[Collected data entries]
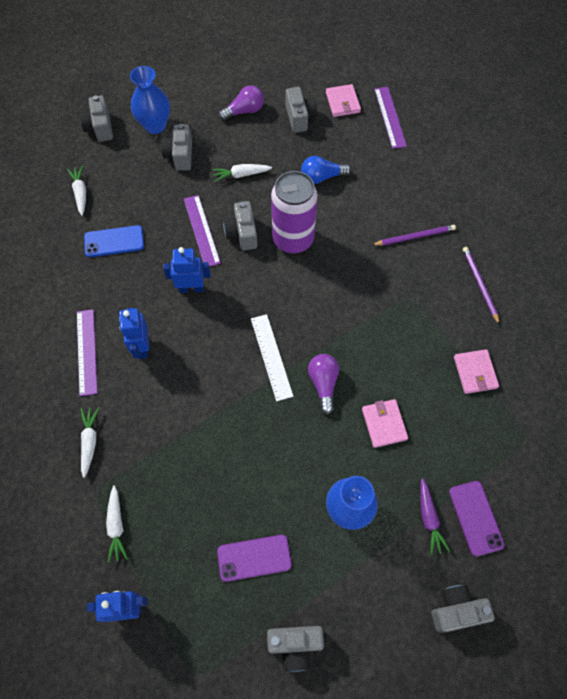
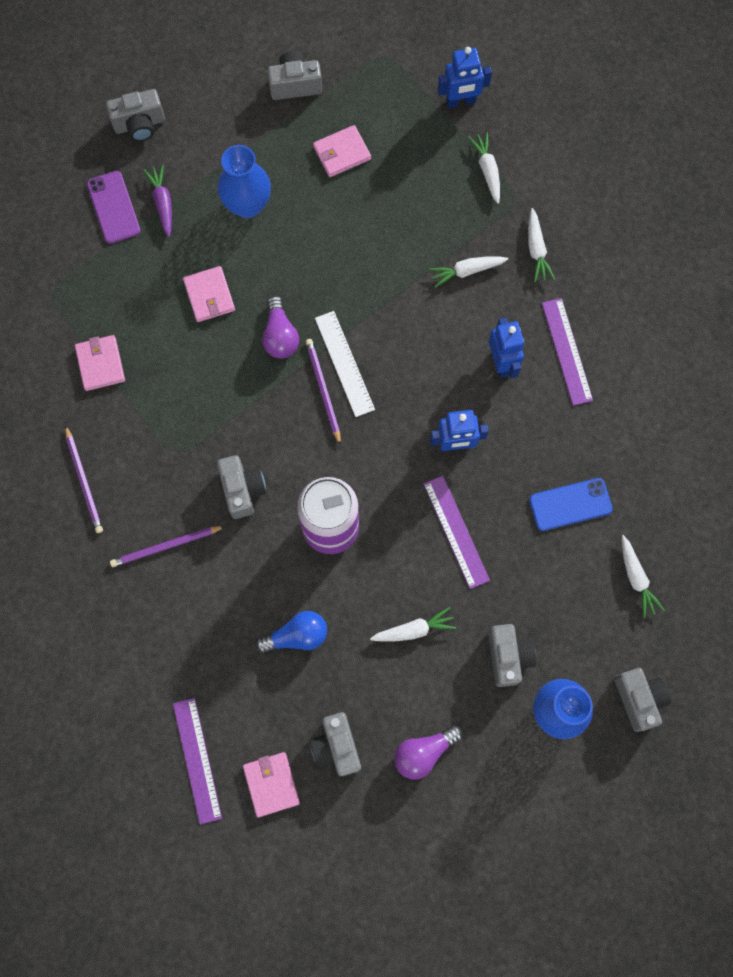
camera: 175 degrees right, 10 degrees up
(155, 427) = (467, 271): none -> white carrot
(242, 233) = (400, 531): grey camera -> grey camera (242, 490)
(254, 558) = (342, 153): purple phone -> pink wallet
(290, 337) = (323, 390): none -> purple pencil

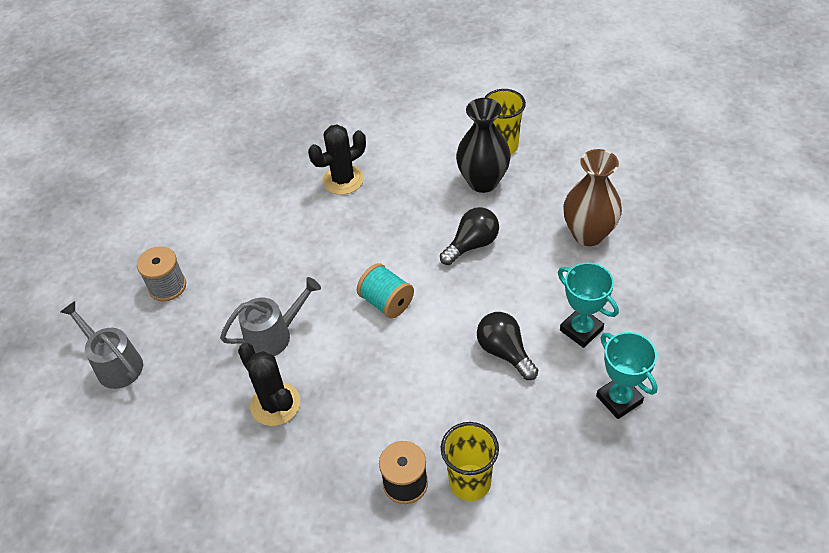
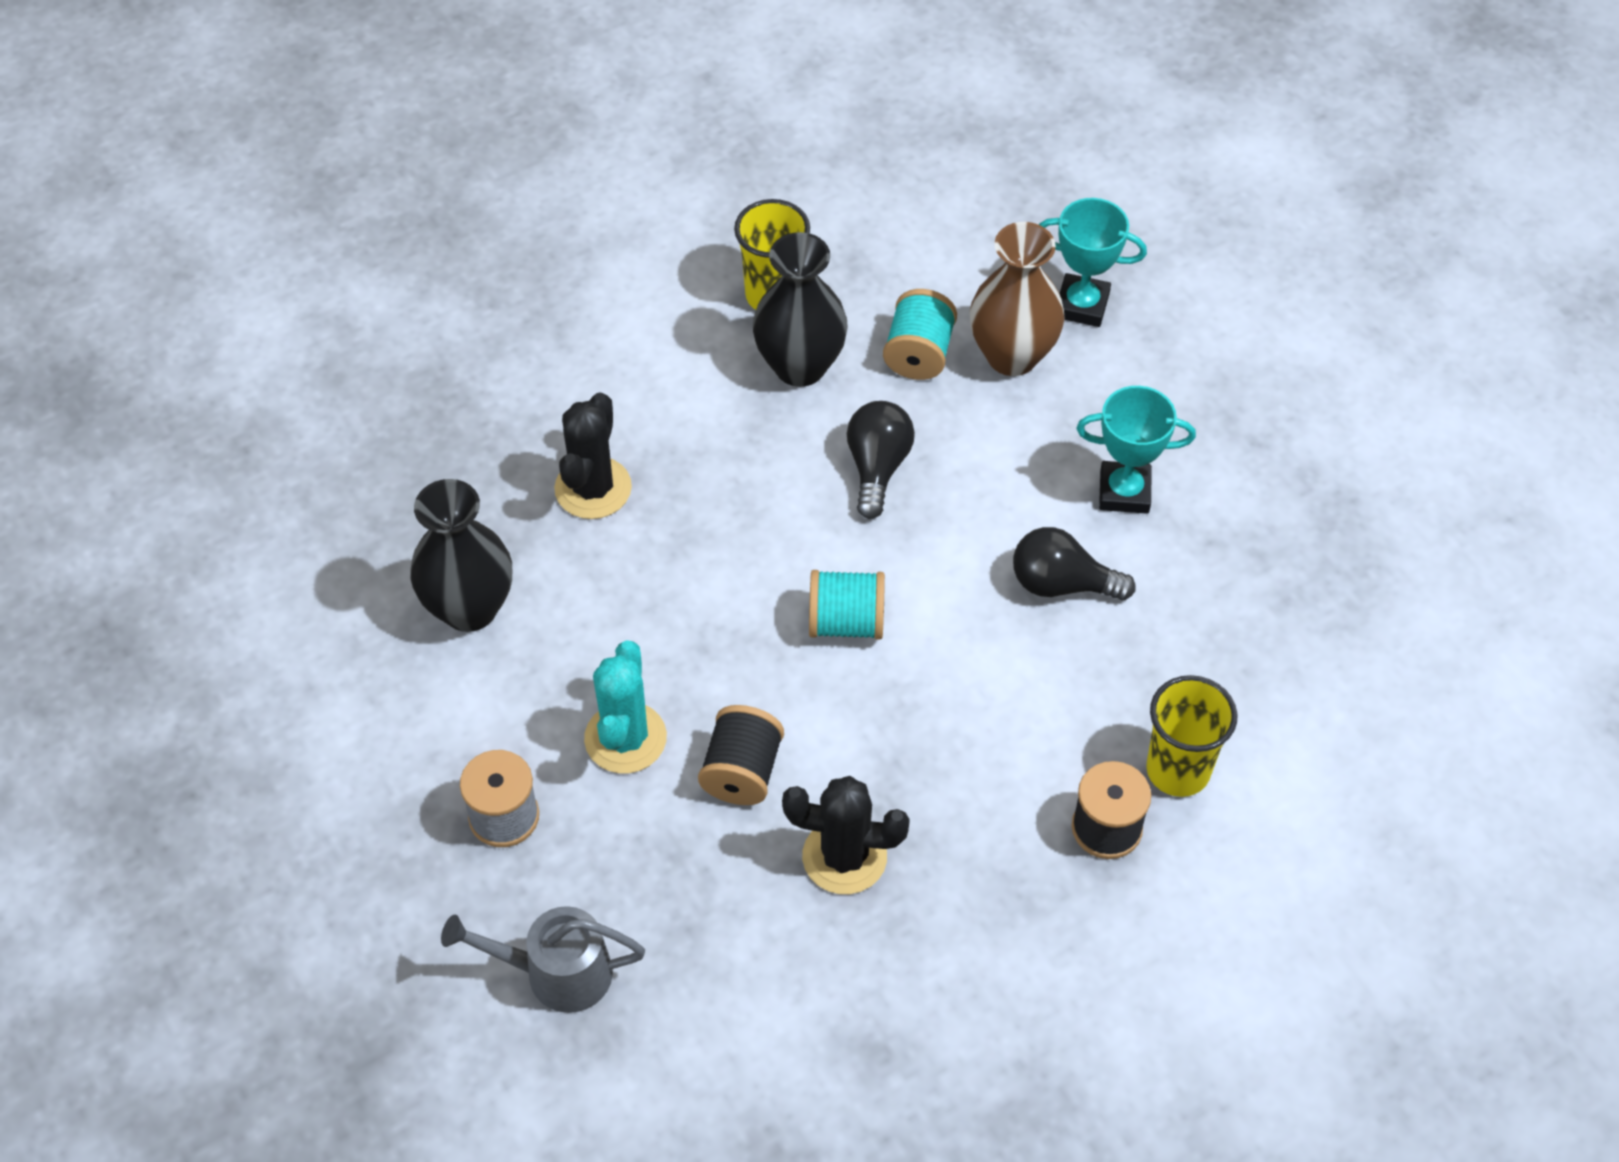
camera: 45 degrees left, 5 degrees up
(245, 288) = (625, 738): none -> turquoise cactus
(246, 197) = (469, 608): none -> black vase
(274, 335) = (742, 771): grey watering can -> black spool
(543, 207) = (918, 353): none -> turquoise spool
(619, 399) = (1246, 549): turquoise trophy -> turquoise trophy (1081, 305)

What is expected ▸ Which lines above include "turquoise"? Show each of them by copying it.

Solution for this problem ▸
(245, 288) = (625, 738): none -> turquoise cactus
(543, 207) = (918, 353): none -> turquoise spool
(619, 399) = (1246, 549): turquoise trophy -> turquoise trophy (1081, 305)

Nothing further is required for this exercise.